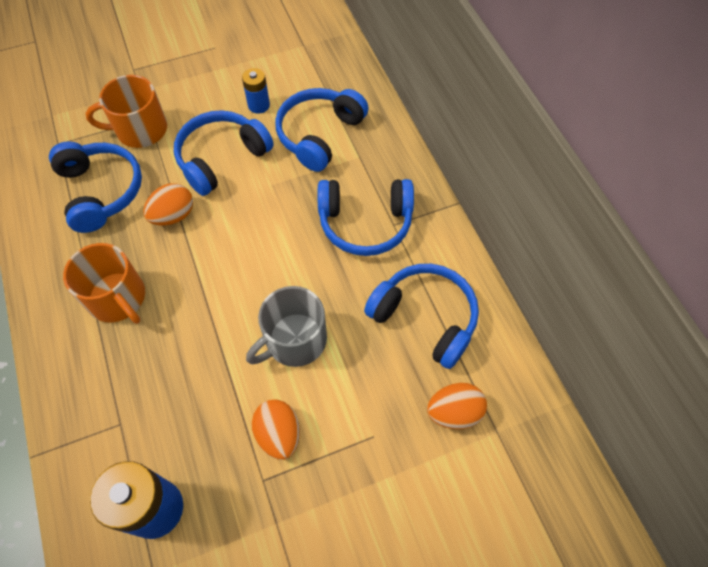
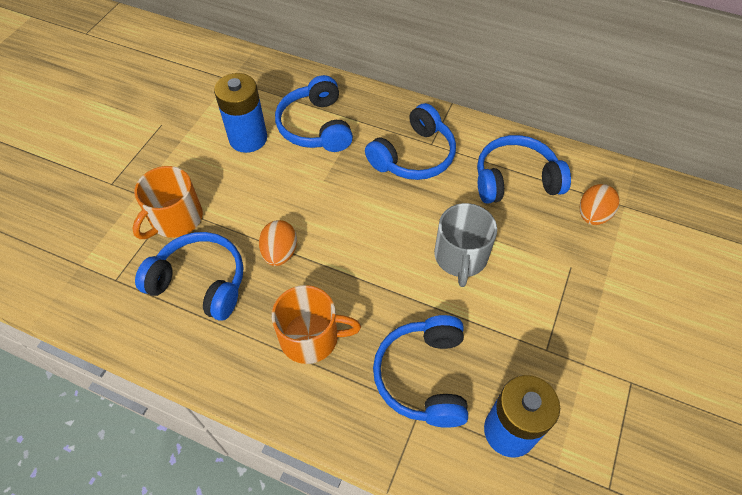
camera: 45 degrees left, 5 degrees down
(221, 158) = (266, 190): blue headphones -> blue headphones (423, 376)
(259, 105) = (248, 138): blue battery -> blue battery, size x1.83
(279, 434) = (521, 316): orange egg -> none

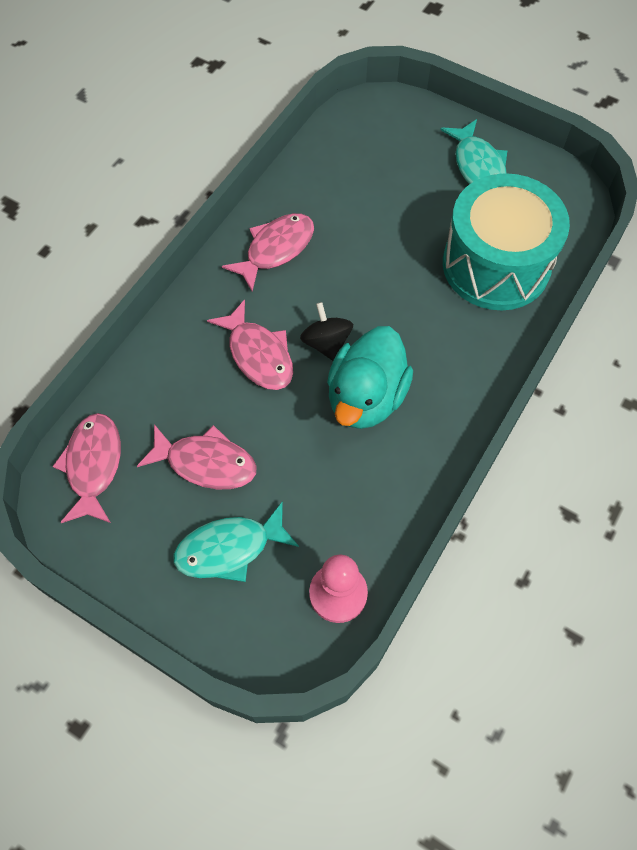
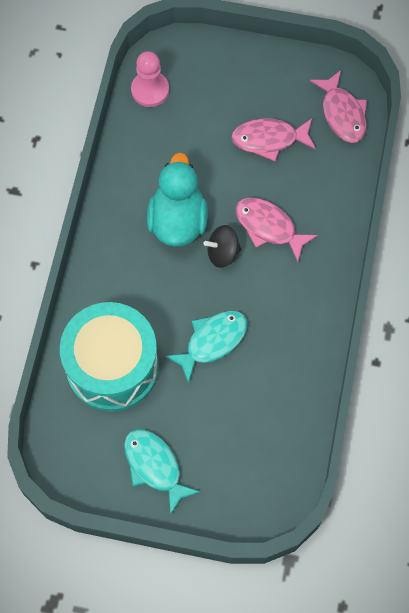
camera: 160 degrees right, 5 degrees up
(229, 548) = (228, 93): turquoise fish -> turquoise fish (212, 342)
(276, 249) = (295, 320): pink fish -> none
(326, 343) = (222, 253): black spinning top -> black spinning top turned 120 degrees clockwise

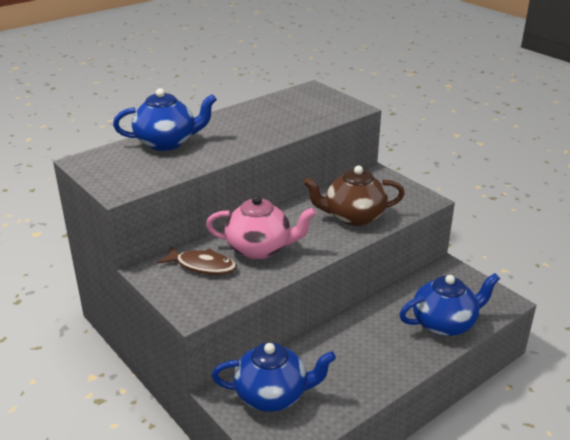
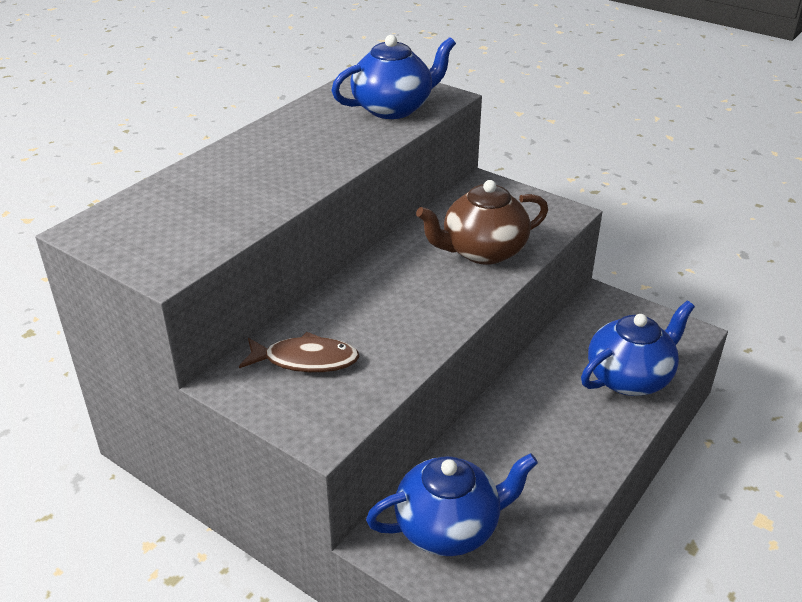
camera: 15 degrees left, 5 degrees up
(167, 142) = (203, 182): blue teapot -> blue teapot (393, 108)
(260, 249) = (376, 320): pink teapot -> none

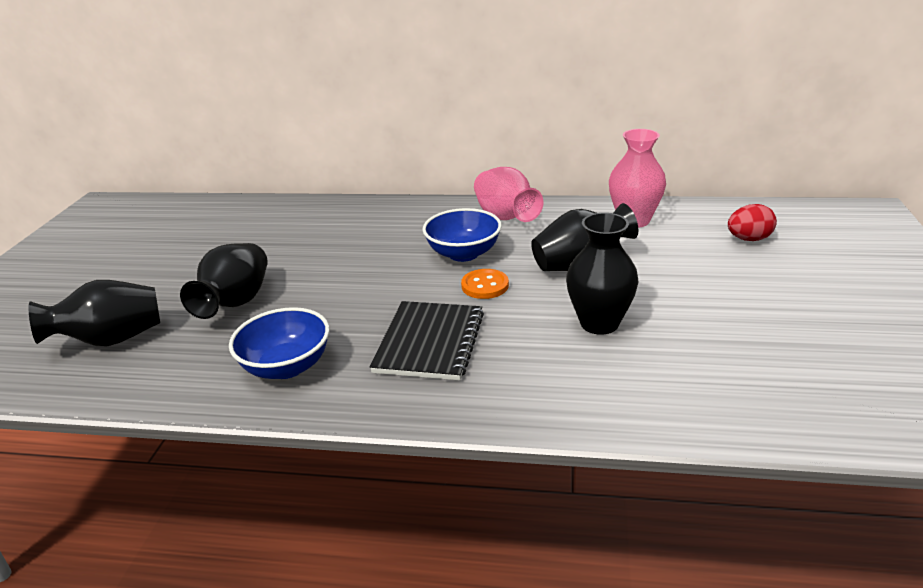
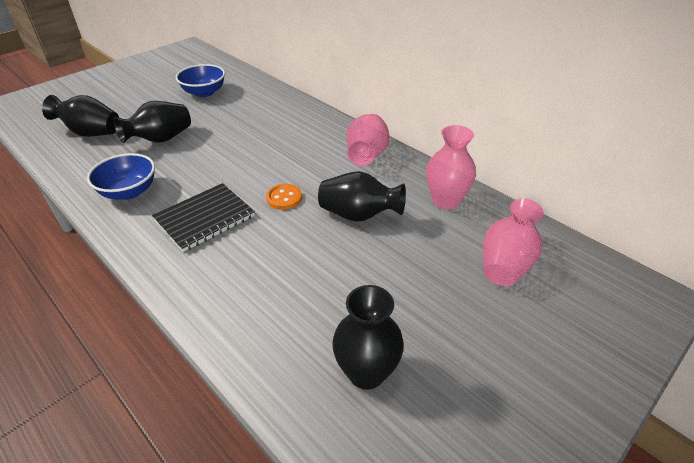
camera: 35 degrees right, 10 degrees up
(463, 253) = (305, 168): blue bowl -> blue bowl (204, 92)
(599, 323) = (306, 264): black vase -> black vase (366, 372)
(748, 239) = (506, 262): red egg -> pink vase

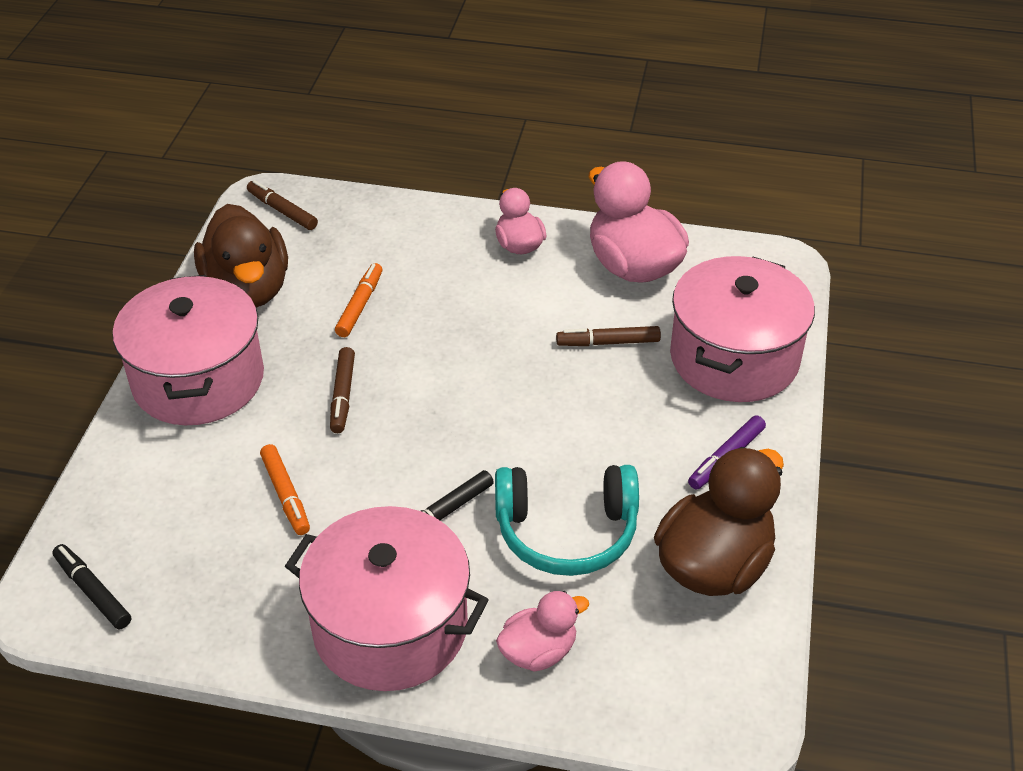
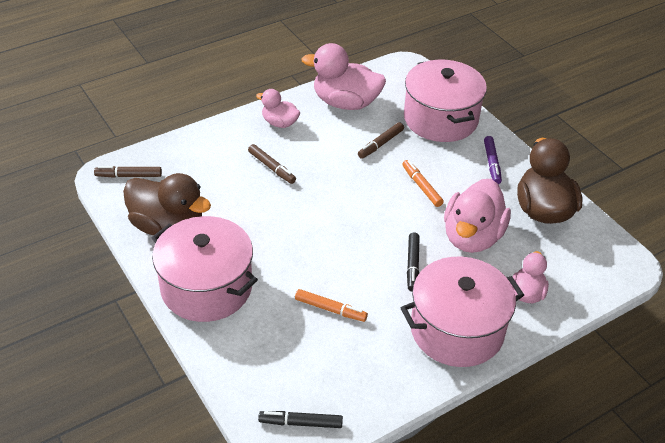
camera: 45 degrees left, 0 degrees up
(343, 395) = (292, 245): brown marker -> brown marker (271, 167)
(359, 306) = (240, 198): orange marker -> orange marker (421, 187)
(566, 531) = (472, 237): turquoise headphones -> pink duck

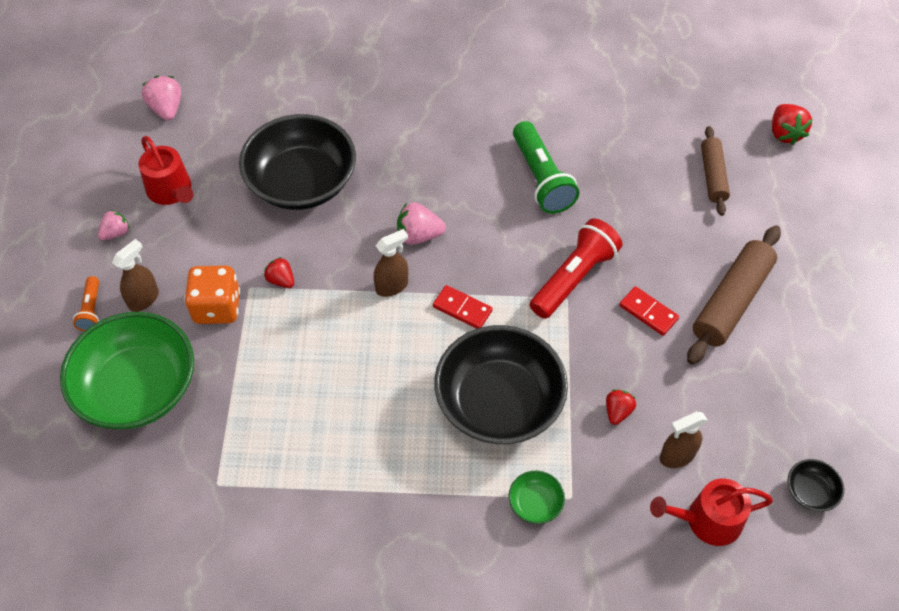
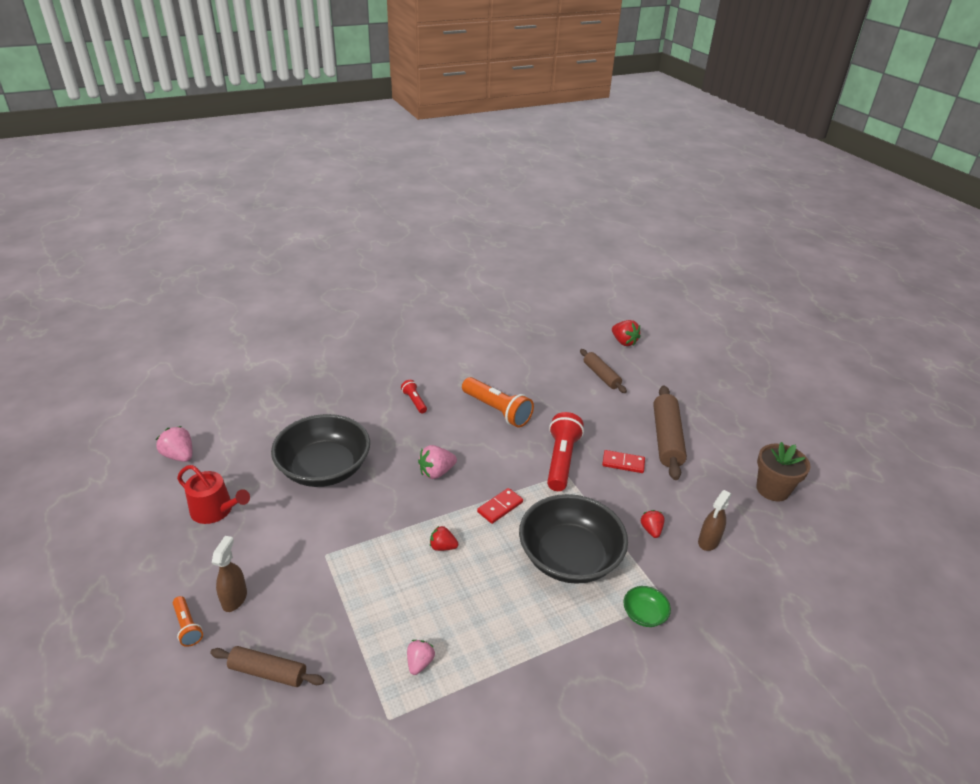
camera: 30 degrees left, 20 degrees down
(116, 233) = (180, 558): pink strawberry -> pink strawberry (419, 662)
(138, 388) = (268, 672): green bowl -> brown rolling pin
(217, 307) = (305, 579): orange dice -> none
(281, 280) = (348, 540): red strawberry -> red strawberry (442, 547)
(392, 286) = (439, 511): brown spray bottle -> none
(450, 129) = (414, 401): none -> red flashlight
(462, 309) = (500, 507): red domino -> red domino turned 45 degrees counterclockwise
(541, 178) = (497, 410): green flashlight -> orange flashlight
(707, 520) = (758, 573): red watering can -> none
(810, 491) = (800, 528): black bowl -> none
(817, 427) = (772, 489): none -> brown flower pot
- - -
§ Action item: Please copy the records above word for word, omitting every picture.

§ Task answer:
camera: 45 degrees left, 5 degrees down
(221, 158) = (266, 190): blue headphones -> blue headphones (423, 376)
(259, 105) = (248, 138): blue battery -> blue battery, size x1.83
(279, 434) = (521, 316): orange egg -> none

camera: 160 degrees right, 5 degrees up
(229, 548) = (228, 93): turquoise fish -> turquoise fish (212, 342)
(276, 249) = (295, 320): pink fish -> none
(326, 343) = (222, 253): black spinning top -> black spinning top turned 120 degrees clockwise

camera: 15 degrees left, 5 degrees up
(167, 142) = (203, 182): blue teapot -> blue teapot (393, 108)
(260, 249) = (376, 320): pink teapot -> none

camera: 35 degrees right, 10 degrees up
(463, 253) = (305, 168): blue bowl -> blue bowl (204, 92)
(599, 323) = (306, 264): black vase -> black vase (366, 372)
(748, 239) = (506, 262): red egg -> pink vase

camera: 45 degrees left, 0 degrees up
(343, 395) = (292, 245): brown marker -> brown marker (271, 167)
(359, 306) = (240, 198): orange marker -> orange marker (421, 187)
(566, 531) = (472, 237): turquoise headphones -> pink duck

camera: 30 degrees left, 20 degrees down
(116, 233) = (180, 558): pink strawberry -> pink strawberry (419, 662)
(138, 388) = (268, 672): green bowl -> brown rolling pin
(217, 307) = (305, 579): orange dice -> none
(281, 280) = (348, 540): red strawberry -> red strawberry (442, 547)
(392, 286) = (439, 511): brown spray bottle -> none
(450, 129) = (414, 401): none -> red flashlight
(462, 309) = (500, 507): red domino -> red domino turned 45 degrees counterclockwise
(541, 178) = (497, 410): green flashlight -> orange flashlight
(707, 520) = (758, 573): red watering can -> none
(810, 491) = (800, 528): black bowl -> none
(817, 427) = (772, 489): none -> brown flower pot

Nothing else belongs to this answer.